## Task brief
The number of lines below holding the string "cross" is the only answer wanted.

## Record excerpts
**********

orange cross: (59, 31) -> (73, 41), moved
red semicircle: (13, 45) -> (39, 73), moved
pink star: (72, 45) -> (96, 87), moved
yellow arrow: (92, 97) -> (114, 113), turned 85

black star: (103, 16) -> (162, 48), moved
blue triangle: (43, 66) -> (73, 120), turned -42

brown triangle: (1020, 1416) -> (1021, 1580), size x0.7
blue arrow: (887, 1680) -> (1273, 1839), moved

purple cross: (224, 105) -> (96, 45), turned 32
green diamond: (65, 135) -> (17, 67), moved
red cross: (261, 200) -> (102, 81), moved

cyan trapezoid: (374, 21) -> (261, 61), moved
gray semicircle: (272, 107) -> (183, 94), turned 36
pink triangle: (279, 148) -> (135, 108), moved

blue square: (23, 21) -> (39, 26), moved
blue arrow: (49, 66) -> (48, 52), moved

**********

## Response
3